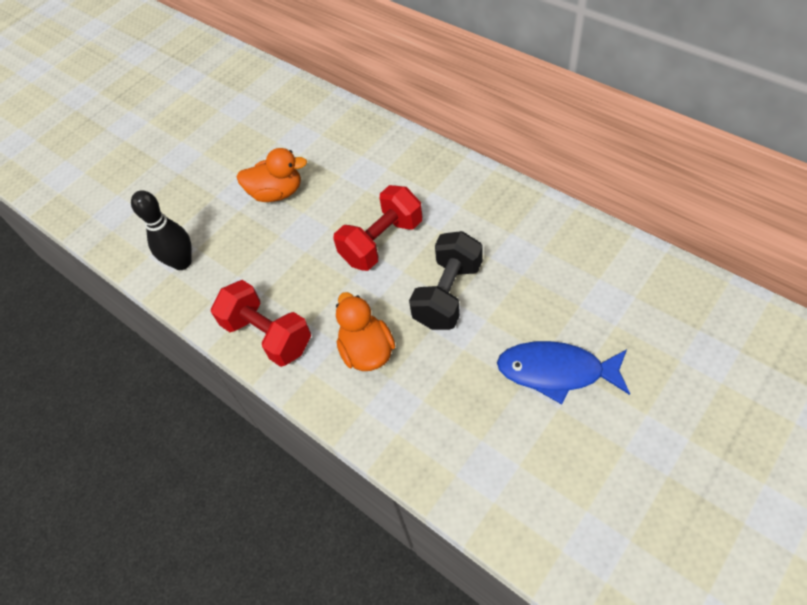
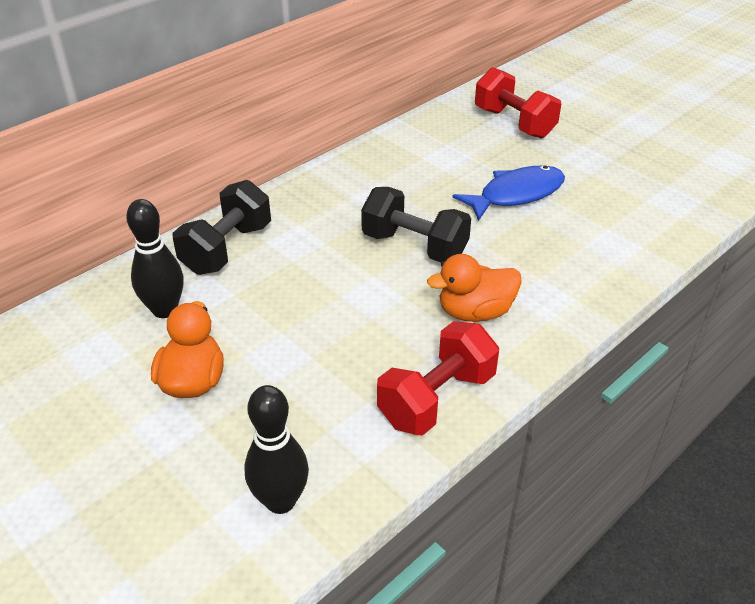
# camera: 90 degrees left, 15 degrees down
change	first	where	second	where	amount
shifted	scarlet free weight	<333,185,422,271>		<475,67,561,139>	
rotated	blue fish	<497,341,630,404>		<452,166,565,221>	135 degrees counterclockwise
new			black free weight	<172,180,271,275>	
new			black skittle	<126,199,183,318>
━━━━━━━━━━━━━━━━
= EXERCISE PROMPT =
Each line with the word "free" in the records above belongs in the result; copy all of them.

= SOLUTION TO THE PROBLEM =
shifted	scarlet free weight	<333,185,422,271>		<475,67,561,139>	
new			black free weight	<172,180,271,275>	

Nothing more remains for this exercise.